_Task to carry out:_ A word-for-word copy of the lines from the one holding "(497, 280) = (494, 246): none -> red apple" through the final line of the records below is the only output asked for.

Object correspondence data:

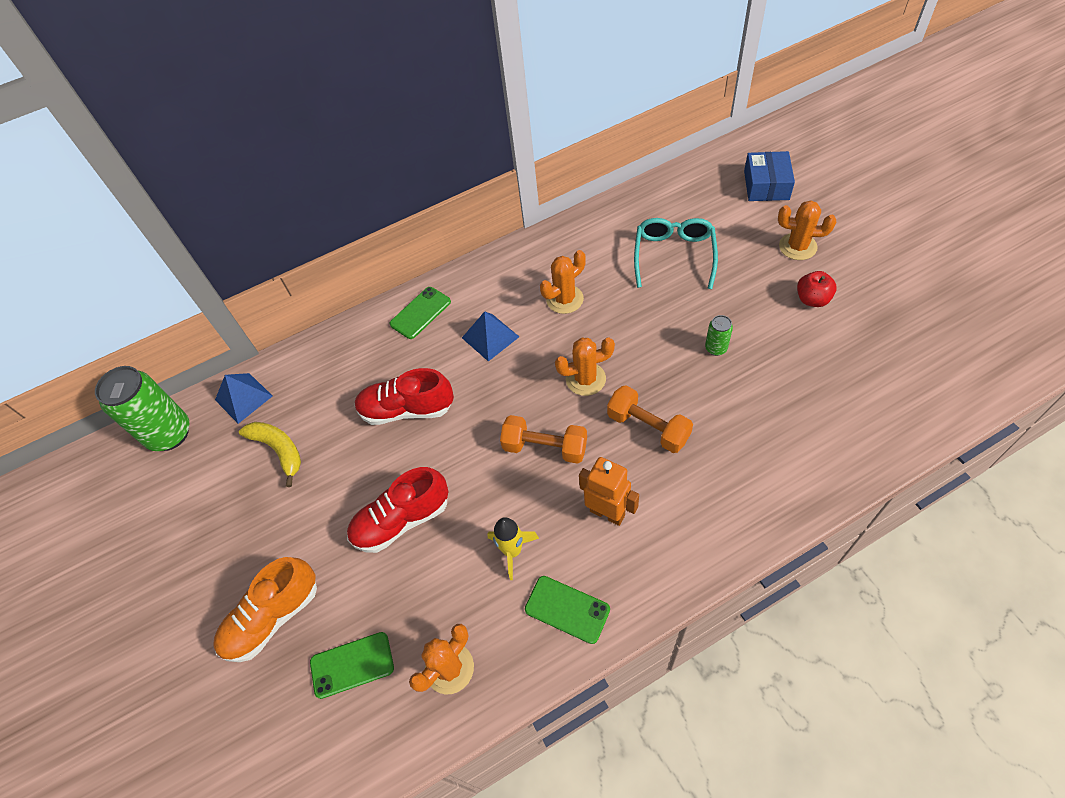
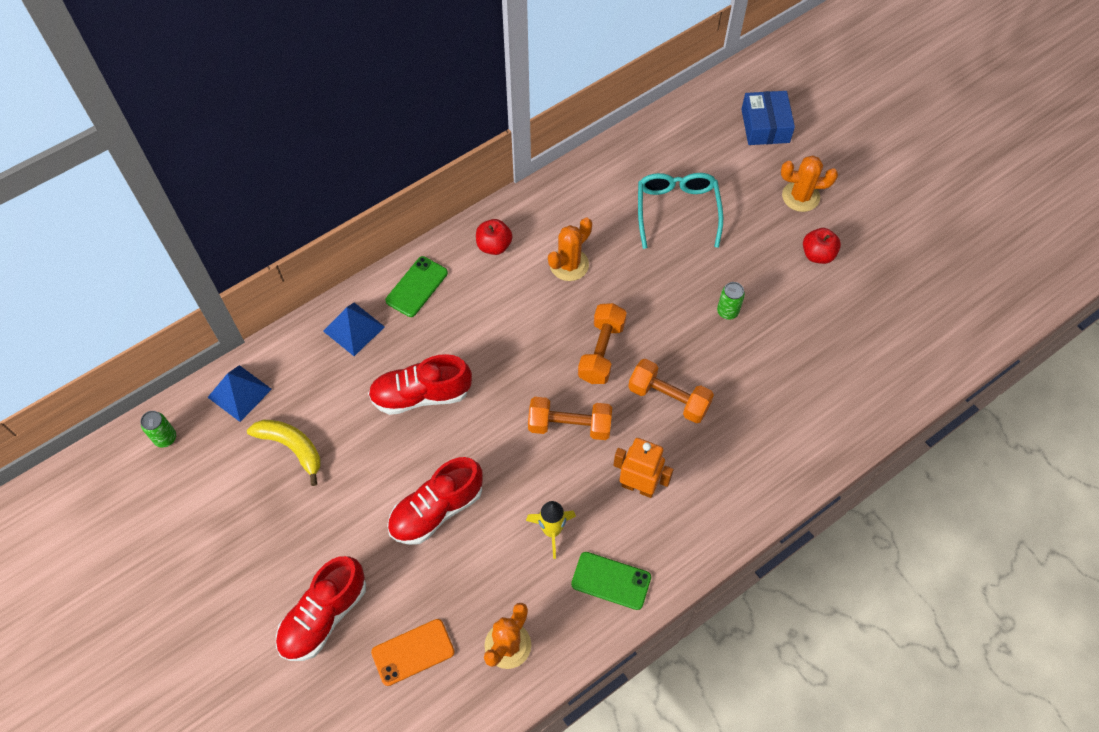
camera: 15 degrees left, 5 degrees up
(169, 434) = (165, 438): green can -> green can, size x0.46
(273, 617) = (324, 616): orange shoe -> red shoe
(352, 665) = (413, 652): green phone -> orange phone
(490, 337) = (496, 311): blue pyramid -> blue pyramid (354, 329)
(497, 280) = (494, 246): none -> red apple
(585, 379) = (601, 351): orange cactus -> orange dumbbell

_Result of this task:_
(497, 280) = (494, 246): none -> red apple
(585, 379) = (601, 351): orange cactus -> orange dumbbell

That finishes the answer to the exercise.